== Dataset records

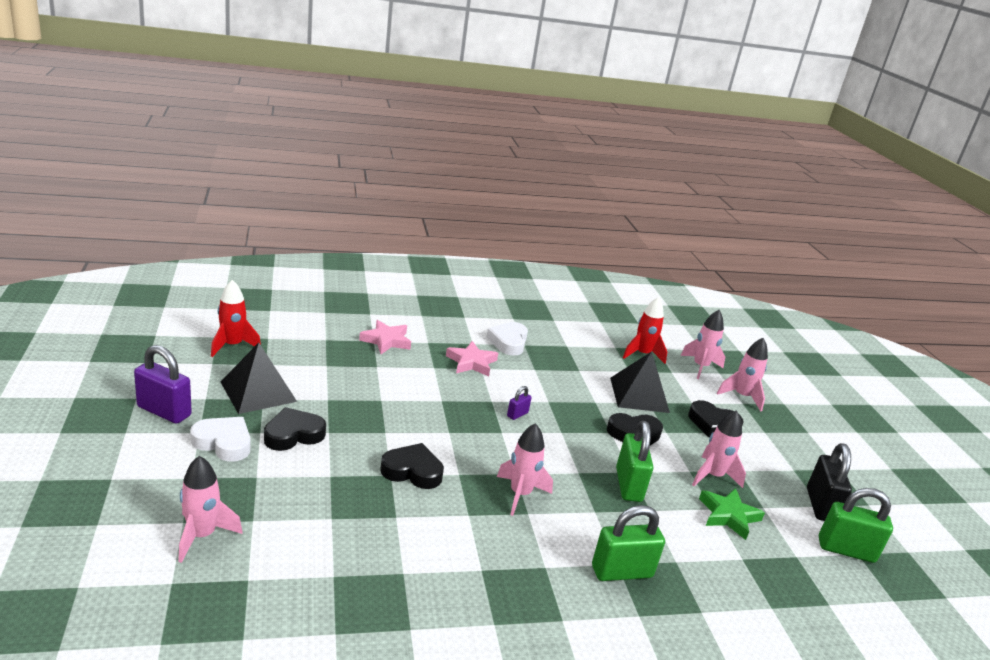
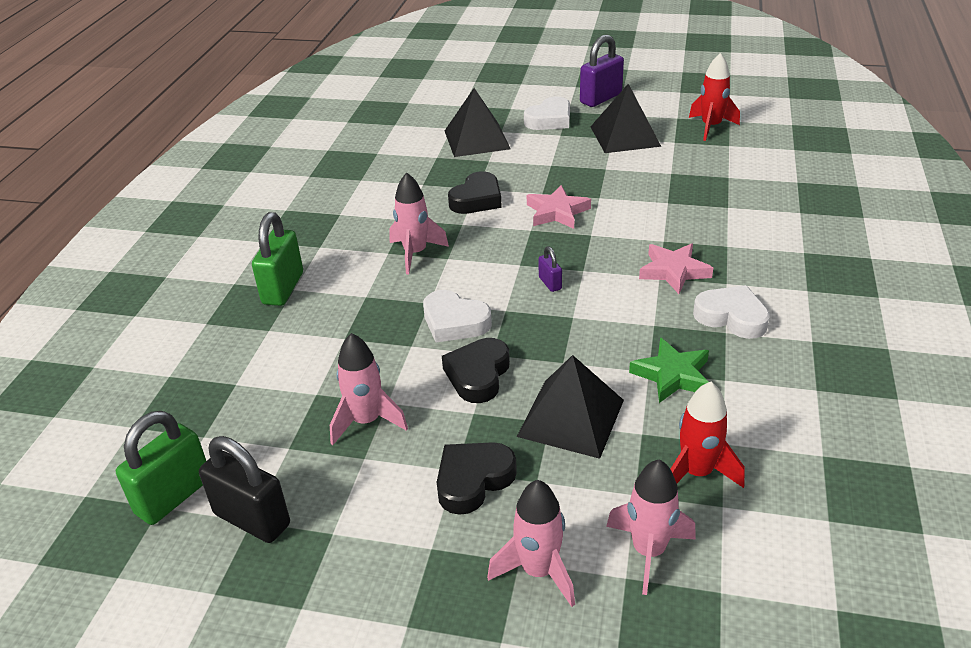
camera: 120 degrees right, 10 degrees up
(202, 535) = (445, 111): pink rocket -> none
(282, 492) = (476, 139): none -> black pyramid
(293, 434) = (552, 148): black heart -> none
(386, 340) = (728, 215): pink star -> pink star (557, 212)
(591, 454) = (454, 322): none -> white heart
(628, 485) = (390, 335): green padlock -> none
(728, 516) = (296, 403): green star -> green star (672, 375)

====

Repeat, exactly as they stand above, the lines from the line with "(282, 492) = (476, 139): none" to the line with "(628, 485) = (390, 335): green", both lines included.

(282, 492) = (476, 139): none -> black pyramid
(293, 434) = (552, 148): black heart -> none
(386, 340) = (728, 215): pink star -> pink star (557, 212)
(591, 454) = (454, 322): none -> white heart
(628, 485) = (390, 335): green padlock -> none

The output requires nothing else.